EXERCISE DIRECTIONS - In the entries below, every line with the string "Hammer" is to be reported.

(Collected data)
........

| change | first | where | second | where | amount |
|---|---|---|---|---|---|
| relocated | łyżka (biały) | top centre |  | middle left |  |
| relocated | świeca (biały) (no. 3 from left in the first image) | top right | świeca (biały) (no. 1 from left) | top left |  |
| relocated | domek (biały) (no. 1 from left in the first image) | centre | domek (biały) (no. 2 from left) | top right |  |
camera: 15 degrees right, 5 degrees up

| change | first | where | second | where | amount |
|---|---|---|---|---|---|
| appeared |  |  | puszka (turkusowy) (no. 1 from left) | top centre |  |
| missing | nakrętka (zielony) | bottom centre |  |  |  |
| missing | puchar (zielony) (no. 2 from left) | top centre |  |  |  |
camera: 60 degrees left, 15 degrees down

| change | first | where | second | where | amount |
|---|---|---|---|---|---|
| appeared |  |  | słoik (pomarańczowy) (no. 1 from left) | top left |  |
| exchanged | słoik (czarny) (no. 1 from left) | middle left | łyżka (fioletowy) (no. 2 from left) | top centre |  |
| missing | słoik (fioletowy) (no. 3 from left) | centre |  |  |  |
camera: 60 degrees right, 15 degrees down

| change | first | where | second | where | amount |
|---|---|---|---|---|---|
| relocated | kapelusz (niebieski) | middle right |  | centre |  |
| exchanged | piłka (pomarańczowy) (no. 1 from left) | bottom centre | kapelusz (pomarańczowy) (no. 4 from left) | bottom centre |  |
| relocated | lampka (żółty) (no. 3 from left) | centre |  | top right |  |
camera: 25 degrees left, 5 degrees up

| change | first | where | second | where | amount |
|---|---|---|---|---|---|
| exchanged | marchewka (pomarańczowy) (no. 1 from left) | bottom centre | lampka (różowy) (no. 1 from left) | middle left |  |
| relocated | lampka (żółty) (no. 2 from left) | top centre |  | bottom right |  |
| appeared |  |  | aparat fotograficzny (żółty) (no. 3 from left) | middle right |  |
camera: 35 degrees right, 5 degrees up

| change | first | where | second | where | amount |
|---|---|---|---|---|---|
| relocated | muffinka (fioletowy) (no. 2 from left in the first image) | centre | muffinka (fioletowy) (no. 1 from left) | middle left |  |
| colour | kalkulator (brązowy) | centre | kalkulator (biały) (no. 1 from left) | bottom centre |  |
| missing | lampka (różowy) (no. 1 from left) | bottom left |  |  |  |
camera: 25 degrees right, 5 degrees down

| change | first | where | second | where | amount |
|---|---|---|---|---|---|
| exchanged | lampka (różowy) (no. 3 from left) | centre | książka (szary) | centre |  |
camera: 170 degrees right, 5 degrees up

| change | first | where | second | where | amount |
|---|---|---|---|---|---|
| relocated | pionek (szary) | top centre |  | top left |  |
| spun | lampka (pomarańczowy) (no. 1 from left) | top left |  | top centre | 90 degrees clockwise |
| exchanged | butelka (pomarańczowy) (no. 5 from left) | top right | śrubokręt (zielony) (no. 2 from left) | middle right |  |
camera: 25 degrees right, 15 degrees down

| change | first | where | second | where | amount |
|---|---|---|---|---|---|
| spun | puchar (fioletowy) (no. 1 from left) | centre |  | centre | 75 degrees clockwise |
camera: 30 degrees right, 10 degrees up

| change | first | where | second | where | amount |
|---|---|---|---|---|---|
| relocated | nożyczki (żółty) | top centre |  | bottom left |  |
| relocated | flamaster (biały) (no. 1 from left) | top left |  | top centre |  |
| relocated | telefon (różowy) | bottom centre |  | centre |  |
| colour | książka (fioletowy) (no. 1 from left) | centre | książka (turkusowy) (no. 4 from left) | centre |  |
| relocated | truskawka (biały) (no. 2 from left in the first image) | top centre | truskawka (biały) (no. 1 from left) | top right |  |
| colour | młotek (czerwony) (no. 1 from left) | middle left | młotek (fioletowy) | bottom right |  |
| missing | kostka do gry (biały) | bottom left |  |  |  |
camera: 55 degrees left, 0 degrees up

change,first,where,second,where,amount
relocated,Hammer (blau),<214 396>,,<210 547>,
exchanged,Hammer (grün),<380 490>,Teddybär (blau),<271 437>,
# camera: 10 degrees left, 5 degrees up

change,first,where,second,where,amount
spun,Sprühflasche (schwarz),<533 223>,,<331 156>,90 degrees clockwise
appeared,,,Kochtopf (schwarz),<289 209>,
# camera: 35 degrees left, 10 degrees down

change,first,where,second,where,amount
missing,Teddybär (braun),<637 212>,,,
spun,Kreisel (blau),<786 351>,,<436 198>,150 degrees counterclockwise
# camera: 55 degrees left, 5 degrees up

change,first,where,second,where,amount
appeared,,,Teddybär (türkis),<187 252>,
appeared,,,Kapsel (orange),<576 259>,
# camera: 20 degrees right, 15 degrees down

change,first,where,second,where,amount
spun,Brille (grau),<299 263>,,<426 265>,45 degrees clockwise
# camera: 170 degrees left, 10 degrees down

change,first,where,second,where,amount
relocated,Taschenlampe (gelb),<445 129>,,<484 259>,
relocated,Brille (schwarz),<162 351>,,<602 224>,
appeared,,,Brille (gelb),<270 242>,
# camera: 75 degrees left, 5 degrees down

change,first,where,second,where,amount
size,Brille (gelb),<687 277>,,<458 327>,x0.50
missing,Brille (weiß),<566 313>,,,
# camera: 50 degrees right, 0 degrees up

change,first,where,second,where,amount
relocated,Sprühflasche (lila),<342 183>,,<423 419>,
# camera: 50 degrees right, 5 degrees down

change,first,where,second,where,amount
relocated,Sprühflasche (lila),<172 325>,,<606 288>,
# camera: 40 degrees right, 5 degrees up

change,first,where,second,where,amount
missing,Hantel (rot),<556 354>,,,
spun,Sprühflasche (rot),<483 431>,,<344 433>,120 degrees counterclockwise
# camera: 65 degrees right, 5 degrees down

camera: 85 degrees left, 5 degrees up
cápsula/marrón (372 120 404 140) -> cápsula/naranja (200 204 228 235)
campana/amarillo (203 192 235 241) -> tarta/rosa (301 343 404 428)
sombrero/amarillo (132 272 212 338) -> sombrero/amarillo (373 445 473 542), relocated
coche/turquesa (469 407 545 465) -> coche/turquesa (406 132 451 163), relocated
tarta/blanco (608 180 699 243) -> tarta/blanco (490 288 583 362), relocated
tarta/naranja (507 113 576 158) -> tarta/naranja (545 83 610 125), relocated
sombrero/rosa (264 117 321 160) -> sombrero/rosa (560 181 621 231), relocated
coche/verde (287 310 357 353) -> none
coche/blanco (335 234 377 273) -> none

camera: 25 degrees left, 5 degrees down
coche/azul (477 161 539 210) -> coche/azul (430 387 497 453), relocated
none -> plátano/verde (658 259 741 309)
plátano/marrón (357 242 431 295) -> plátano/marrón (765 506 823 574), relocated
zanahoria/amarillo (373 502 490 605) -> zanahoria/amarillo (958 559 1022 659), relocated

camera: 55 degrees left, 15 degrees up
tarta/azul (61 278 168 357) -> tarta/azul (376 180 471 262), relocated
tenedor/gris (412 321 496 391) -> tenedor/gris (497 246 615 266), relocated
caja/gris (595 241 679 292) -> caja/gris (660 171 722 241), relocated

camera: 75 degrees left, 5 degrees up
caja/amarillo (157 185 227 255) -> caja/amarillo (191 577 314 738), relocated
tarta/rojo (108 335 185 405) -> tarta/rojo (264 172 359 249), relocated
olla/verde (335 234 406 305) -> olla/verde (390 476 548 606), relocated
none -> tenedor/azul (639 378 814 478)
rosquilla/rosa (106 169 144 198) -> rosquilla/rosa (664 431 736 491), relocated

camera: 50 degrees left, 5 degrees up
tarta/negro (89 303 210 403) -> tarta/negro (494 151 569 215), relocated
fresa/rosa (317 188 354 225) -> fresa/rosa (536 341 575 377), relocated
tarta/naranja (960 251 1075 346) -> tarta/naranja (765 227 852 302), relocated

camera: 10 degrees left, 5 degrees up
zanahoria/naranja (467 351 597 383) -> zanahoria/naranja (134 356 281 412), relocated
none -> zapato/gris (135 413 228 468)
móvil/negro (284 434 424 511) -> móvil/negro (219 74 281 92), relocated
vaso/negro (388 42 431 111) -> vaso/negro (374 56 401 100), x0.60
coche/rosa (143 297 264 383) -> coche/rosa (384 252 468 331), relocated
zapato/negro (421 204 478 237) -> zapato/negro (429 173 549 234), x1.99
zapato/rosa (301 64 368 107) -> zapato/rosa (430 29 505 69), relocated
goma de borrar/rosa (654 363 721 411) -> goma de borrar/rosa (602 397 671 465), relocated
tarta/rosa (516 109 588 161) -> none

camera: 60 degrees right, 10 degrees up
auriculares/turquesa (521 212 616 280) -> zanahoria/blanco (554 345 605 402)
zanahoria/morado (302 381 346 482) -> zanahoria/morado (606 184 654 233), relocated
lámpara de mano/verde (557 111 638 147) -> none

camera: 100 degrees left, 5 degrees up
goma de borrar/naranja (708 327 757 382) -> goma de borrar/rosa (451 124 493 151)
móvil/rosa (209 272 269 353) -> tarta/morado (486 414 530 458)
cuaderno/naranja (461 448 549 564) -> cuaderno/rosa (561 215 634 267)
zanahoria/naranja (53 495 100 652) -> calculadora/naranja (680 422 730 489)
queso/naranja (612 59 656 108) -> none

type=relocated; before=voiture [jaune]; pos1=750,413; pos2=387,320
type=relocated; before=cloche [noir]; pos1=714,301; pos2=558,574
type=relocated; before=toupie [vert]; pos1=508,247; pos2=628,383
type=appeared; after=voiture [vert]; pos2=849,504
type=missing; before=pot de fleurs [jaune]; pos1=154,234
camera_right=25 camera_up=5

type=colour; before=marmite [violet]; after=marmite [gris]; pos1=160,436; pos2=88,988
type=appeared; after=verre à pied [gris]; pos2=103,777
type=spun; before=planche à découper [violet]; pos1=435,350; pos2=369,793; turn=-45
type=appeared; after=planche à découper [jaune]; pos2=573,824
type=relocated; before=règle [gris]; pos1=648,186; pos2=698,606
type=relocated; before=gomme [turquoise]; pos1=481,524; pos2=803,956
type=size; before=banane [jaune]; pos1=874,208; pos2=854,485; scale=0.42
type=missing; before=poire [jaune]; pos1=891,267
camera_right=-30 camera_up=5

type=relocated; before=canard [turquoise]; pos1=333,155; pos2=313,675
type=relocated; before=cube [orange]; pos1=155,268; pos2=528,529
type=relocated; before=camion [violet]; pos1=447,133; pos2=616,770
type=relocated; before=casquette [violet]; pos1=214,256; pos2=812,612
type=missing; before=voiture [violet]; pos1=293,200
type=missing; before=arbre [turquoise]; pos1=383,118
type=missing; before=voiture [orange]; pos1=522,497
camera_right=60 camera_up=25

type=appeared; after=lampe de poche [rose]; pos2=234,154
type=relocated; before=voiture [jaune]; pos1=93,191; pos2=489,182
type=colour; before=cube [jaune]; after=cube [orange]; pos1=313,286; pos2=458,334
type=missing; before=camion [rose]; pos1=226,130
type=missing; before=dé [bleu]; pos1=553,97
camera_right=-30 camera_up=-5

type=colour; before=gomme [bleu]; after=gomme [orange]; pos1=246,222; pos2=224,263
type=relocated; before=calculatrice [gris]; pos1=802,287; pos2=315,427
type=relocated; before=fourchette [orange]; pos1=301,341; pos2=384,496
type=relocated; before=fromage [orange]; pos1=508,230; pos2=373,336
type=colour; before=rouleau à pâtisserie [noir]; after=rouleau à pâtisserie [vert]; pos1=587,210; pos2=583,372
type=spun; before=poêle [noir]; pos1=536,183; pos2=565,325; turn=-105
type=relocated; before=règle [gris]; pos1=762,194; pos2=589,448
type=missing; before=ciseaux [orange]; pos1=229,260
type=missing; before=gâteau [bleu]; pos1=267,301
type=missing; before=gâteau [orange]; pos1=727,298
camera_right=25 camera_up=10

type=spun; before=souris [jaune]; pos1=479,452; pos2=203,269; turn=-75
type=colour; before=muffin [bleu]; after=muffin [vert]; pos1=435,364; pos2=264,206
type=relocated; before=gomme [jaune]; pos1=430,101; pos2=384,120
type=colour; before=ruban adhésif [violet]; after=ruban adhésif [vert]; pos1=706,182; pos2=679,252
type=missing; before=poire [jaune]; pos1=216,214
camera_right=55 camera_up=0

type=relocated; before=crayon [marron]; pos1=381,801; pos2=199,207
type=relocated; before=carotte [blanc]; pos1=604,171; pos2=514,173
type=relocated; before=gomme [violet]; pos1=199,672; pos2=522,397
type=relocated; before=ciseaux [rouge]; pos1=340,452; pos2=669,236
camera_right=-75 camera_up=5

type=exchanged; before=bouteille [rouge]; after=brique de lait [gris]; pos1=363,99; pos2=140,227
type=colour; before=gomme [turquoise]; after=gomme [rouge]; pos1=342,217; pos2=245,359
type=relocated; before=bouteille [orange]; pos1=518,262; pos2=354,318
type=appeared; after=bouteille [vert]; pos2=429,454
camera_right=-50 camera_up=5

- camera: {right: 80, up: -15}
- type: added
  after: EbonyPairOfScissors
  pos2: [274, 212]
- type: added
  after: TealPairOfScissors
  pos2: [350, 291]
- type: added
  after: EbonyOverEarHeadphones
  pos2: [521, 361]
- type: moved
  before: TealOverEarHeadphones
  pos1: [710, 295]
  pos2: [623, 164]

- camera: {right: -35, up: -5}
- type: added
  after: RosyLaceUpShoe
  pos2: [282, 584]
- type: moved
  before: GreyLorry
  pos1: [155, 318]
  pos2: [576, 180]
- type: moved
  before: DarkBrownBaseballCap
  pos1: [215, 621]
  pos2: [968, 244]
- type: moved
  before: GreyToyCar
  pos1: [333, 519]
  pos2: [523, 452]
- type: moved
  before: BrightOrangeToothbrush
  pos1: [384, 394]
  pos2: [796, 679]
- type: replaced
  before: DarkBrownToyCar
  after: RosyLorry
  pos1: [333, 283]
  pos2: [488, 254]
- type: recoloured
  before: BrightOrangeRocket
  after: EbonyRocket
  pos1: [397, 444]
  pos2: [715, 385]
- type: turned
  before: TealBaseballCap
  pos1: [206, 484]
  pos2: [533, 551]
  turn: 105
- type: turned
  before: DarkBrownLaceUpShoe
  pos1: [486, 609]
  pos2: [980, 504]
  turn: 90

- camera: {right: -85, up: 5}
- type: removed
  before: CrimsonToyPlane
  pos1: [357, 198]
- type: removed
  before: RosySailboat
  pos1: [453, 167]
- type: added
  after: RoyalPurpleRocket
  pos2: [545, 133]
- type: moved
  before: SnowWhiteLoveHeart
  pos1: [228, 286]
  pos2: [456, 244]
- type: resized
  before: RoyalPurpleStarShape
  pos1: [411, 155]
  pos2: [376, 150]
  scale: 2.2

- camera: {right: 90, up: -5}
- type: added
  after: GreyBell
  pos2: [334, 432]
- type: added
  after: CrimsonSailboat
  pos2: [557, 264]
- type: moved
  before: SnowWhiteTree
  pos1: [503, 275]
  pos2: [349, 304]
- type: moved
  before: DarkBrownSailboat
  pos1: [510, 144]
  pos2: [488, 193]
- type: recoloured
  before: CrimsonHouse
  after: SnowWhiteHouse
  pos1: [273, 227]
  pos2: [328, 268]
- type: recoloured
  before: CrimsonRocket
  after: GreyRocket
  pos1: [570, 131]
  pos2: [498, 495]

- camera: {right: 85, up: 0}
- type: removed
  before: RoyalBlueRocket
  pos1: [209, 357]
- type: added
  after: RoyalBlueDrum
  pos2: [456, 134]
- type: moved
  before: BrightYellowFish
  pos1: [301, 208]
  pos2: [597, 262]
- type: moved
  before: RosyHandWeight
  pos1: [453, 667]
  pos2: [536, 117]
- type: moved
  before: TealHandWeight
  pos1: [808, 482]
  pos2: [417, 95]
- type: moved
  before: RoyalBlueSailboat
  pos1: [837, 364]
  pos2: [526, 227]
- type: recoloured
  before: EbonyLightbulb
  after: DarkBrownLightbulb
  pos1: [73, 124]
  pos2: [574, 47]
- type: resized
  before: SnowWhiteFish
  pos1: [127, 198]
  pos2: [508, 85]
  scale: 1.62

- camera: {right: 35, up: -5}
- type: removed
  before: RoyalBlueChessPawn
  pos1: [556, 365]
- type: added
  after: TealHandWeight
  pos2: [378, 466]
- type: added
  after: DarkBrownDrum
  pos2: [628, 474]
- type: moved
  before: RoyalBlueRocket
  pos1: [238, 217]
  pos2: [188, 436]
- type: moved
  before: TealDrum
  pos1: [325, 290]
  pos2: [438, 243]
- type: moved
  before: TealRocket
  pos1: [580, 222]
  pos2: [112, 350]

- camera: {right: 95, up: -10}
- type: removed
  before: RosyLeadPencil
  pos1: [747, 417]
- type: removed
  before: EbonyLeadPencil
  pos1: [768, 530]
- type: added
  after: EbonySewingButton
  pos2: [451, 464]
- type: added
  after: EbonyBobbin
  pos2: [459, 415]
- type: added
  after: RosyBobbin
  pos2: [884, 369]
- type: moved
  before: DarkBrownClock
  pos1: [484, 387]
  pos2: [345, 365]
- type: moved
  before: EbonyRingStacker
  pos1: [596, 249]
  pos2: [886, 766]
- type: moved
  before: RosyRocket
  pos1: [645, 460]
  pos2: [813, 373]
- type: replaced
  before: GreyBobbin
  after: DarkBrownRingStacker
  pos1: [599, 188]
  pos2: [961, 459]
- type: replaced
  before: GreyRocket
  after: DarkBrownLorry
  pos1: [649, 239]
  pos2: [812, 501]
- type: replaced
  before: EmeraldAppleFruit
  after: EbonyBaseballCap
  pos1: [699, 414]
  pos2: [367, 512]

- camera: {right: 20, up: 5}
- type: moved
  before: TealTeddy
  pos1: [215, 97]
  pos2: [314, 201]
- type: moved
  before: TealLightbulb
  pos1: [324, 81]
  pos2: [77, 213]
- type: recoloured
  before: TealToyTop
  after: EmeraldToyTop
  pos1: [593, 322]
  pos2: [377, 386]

........

WRITTEN RESPONSE -
relocated,Hammer (blau),<214 396>,,<210 547>,
exchanged,Hammer (grün),<380 490>,Teddybär (blau),<271 437>,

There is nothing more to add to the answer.